Do this —
Copy the records below verbatim, from the line with "glossy (718, 129)" up to and including the line with "Bookbinder (392, 535)".

——————

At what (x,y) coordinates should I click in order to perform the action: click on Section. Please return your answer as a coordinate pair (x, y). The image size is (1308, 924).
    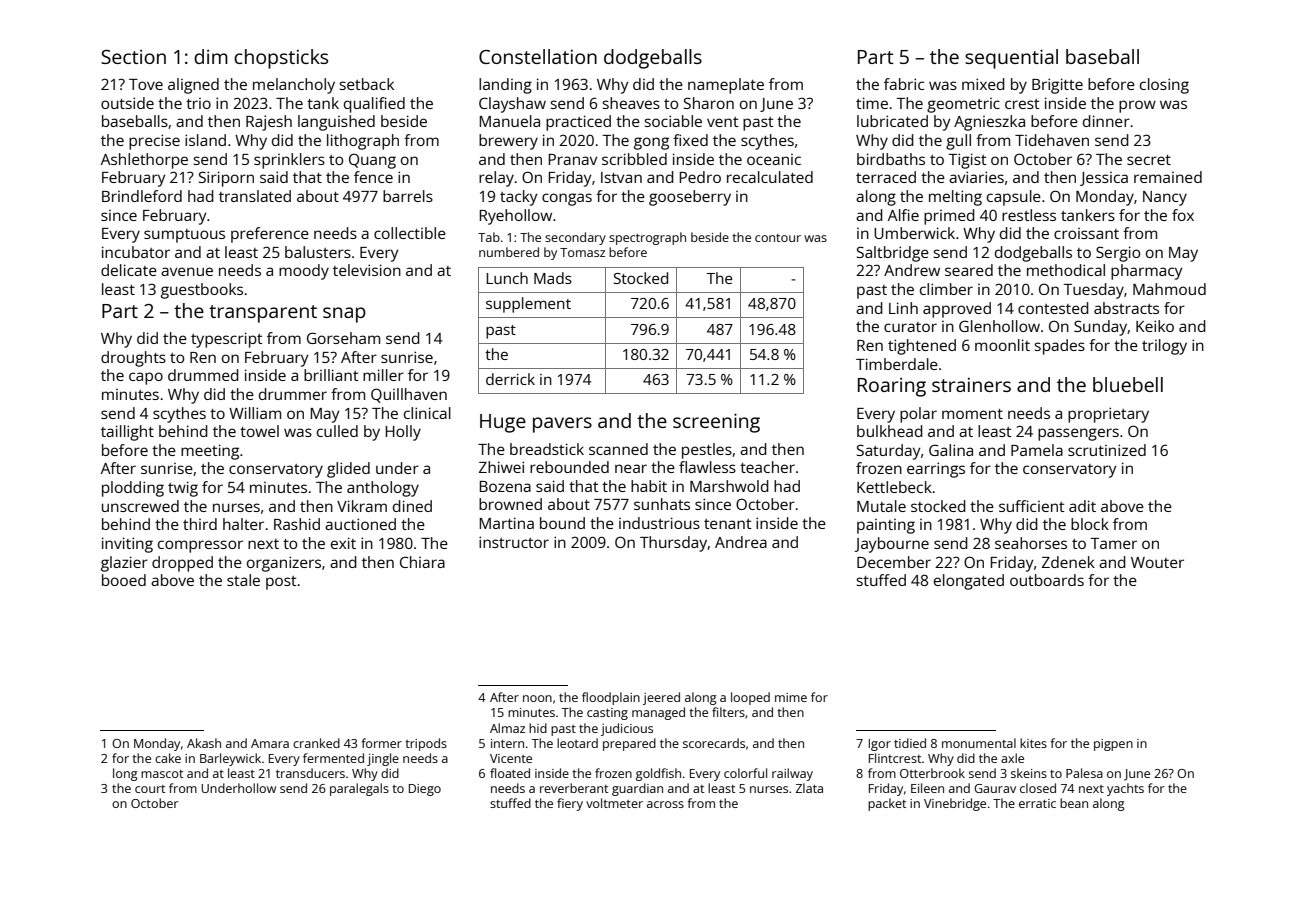
    Looking at the image, I should click on (133, 57).
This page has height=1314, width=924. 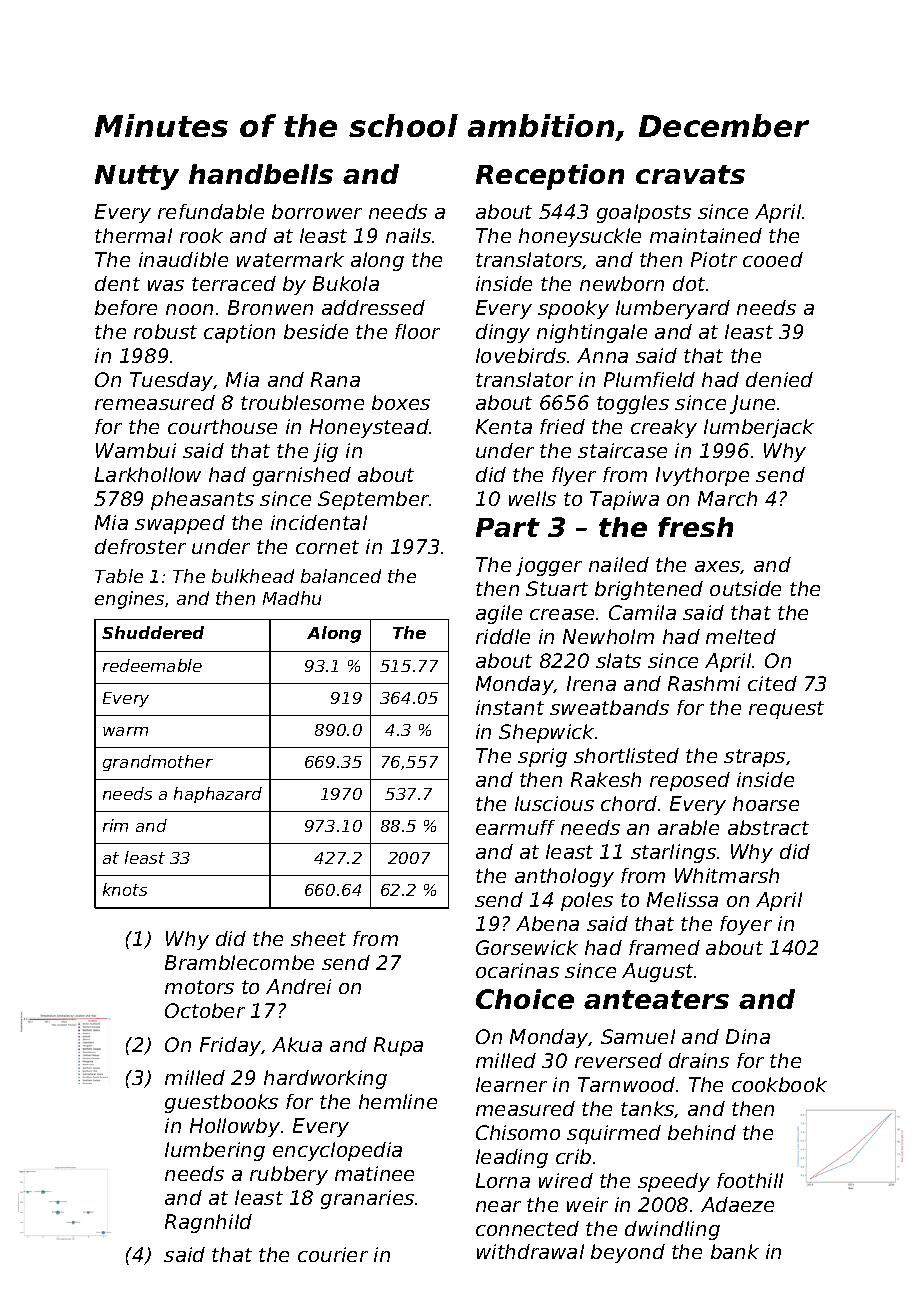 I want to click on lumbering, so click(x=215, y=1151).
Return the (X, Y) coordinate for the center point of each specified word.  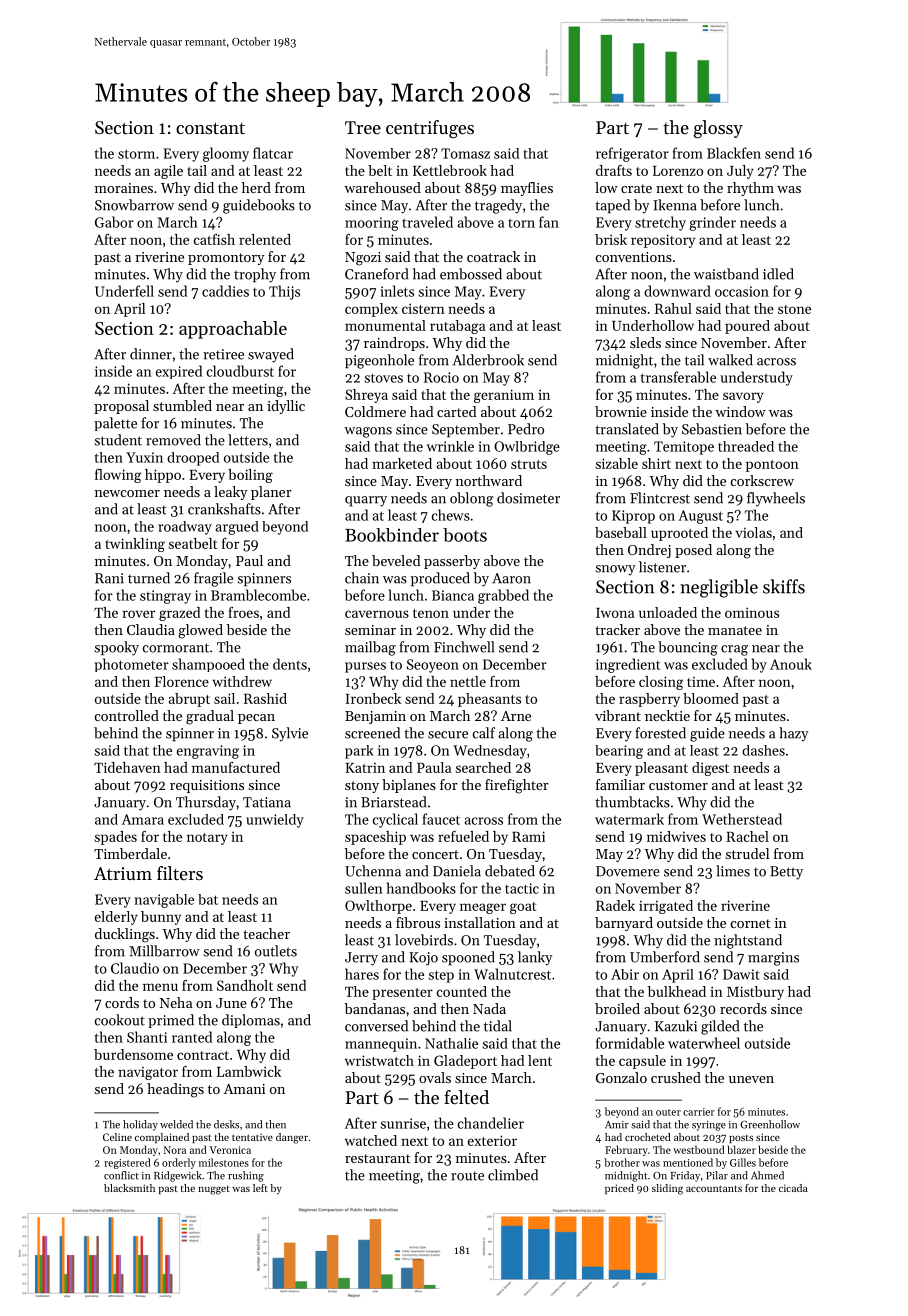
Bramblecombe (258, 595)
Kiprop (633, 517)
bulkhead (677, 991)
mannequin (381, 1045)
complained (162, 1138)
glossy (718, 129)
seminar (370, 630)
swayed (271, 355)
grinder (712, 223)
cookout (120, 1020)
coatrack (493, 256)
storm (136, 154)
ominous (752, 612)
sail (224, 698)
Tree (363, 127)
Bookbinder (392, 535)
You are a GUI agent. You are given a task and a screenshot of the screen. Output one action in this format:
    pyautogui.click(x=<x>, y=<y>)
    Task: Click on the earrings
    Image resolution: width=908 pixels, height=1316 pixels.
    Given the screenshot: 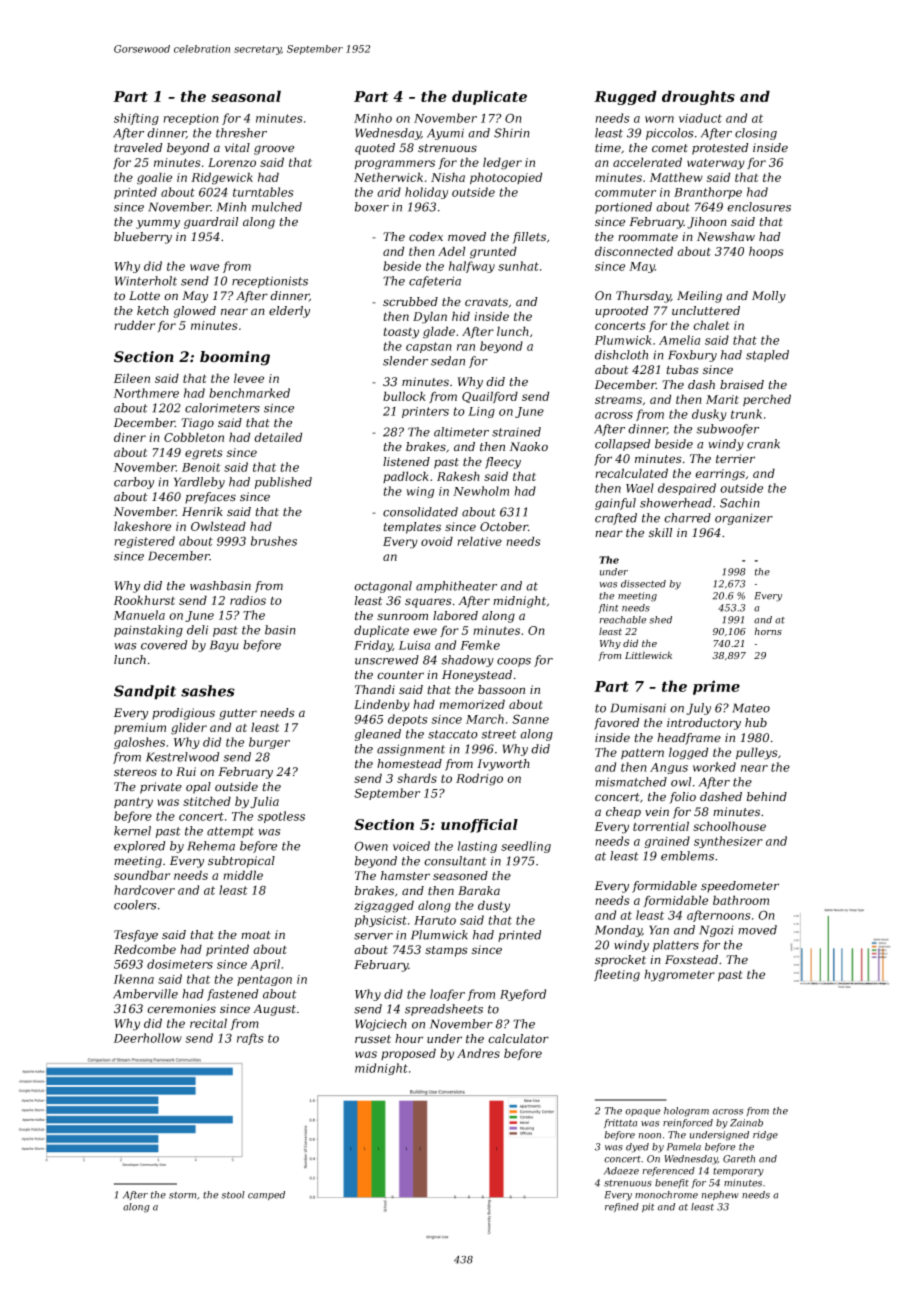 What is the action you would take?
    pyautogui.click(x=720, y=475)
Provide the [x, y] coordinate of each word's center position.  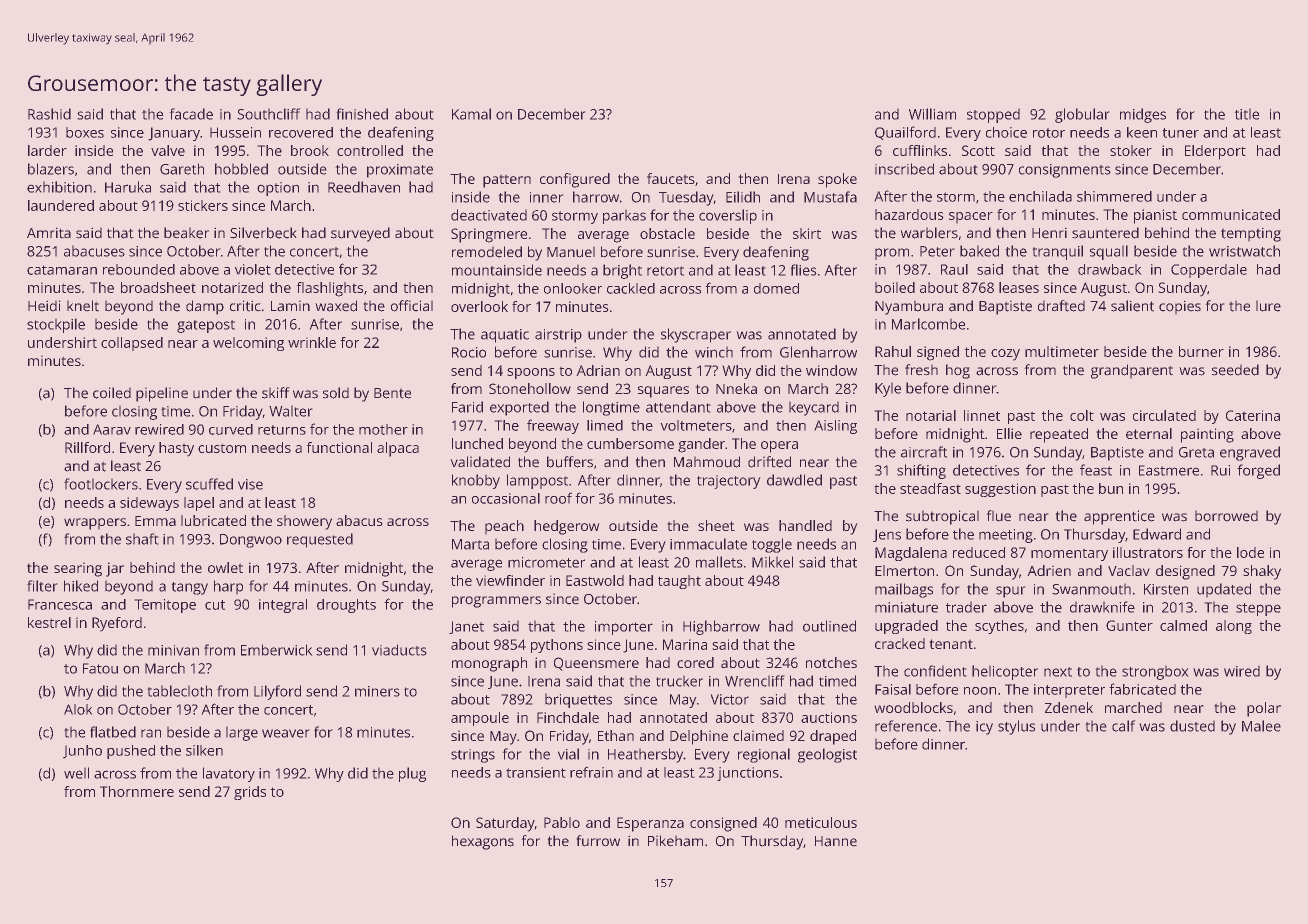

——————

Response to the exercise —
glossy (718, 129)
seminar (370, 630)
swayed (271, 355)
grinder (712, 223)
cookout (120, 1020)
coatrack (493, 256)
storm (136, 154)
ominous (752, 612)
sail (224, 698)
Tree (363, 127)
Bookbinder (392, 535)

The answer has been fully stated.